• _Your instructions_
Wherever a line in the data below holds "spun", copy that line.

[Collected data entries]

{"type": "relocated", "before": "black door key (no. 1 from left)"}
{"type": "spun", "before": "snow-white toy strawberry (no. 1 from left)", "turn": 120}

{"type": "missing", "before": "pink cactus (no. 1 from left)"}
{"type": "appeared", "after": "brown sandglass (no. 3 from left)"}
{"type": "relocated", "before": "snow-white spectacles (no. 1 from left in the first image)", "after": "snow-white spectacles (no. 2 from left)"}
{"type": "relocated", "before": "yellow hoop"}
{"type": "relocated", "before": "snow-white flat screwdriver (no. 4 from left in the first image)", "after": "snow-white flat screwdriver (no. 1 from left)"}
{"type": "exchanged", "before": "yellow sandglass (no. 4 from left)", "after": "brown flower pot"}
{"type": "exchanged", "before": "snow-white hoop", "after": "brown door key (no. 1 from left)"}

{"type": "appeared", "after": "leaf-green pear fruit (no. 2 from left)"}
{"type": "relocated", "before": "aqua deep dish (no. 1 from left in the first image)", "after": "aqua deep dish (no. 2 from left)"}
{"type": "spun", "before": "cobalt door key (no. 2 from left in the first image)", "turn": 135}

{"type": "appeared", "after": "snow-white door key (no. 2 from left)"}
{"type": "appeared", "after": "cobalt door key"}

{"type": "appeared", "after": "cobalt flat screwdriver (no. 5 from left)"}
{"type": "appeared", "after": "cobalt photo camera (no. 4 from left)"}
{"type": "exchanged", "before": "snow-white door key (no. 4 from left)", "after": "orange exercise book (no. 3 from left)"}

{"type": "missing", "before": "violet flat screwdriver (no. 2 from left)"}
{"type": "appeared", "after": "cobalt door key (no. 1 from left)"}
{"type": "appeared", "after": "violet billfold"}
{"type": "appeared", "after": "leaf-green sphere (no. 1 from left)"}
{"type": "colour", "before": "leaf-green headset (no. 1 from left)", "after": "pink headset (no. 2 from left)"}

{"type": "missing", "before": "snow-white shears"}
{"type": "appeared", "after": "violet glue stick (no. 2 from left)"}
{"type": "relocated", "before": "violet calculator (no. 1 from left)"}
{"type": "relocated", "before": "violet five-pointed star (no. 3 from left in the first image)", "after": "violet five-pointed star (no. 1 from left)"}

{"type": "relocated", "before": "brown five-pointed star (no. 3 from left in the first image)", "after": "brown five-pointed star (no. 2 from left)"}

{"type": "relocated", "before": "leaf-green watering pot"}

• _The answer_
{"type": "spun", "before": "snow-white toy strawberry (no. 1 from left)", "turn": 120}
{"type": "spun", "before": "cobalt door key (no. 2 from left in the first image)", "turn": 135}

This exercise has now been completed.